* [Requirement]
Exclude the pictures and retype the entries as written.

═══ Task inputs

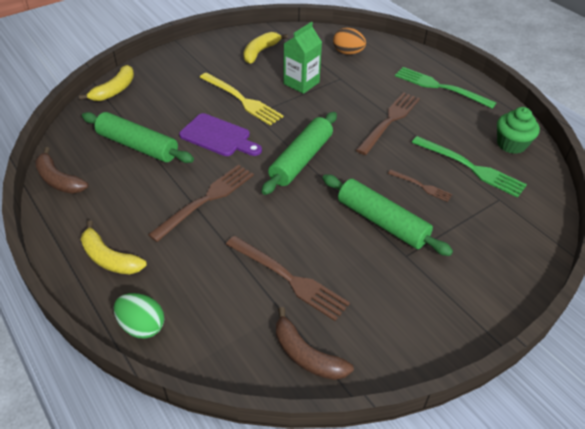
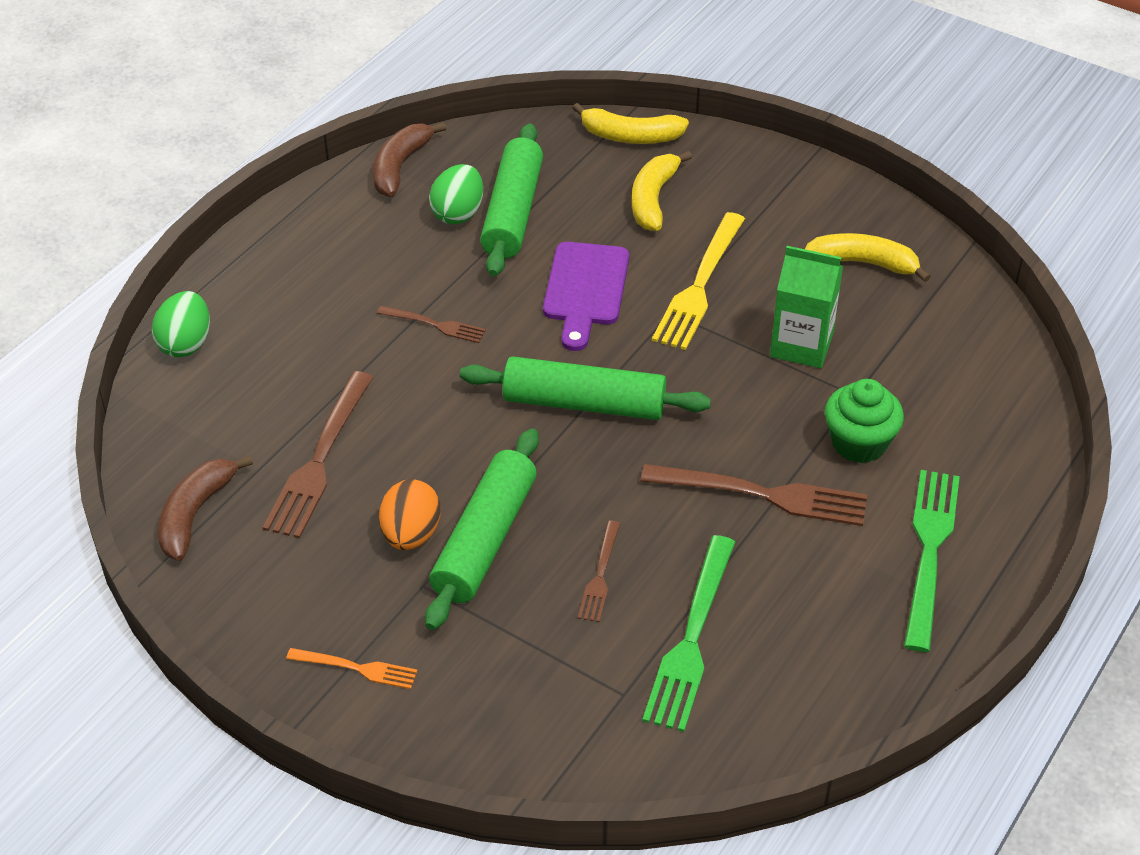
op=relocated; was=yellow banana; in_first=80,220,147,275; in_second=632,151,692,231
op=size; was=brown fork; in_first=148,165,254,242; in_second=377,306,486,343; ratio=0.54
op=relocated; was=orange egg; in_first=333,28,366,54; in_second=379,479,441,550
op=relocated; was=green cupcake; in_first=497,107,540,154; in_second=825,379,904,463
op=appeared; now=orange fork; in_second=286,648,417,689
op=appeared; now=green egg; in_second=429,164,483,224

══════

* [Response]
op=relocated; was=yellow banana; in_first=80,220,147,275; in_second=632,151,692,231
op=size; was=brown fork; in_first=148,165,254,242; in_second=377,306,486,343; ratio=0.54
op=relocated; was=orange egg; in_first=333,28,366,54; in_second=379,479,441,550
op=relocated; was=green cupcake; in_first=497,107,540,154; in_second=825,379,904,463
op=appeared; now=orange fork; in_second=286,648,417,689
op=appeared; now=green egg; in_second=429,164,483,224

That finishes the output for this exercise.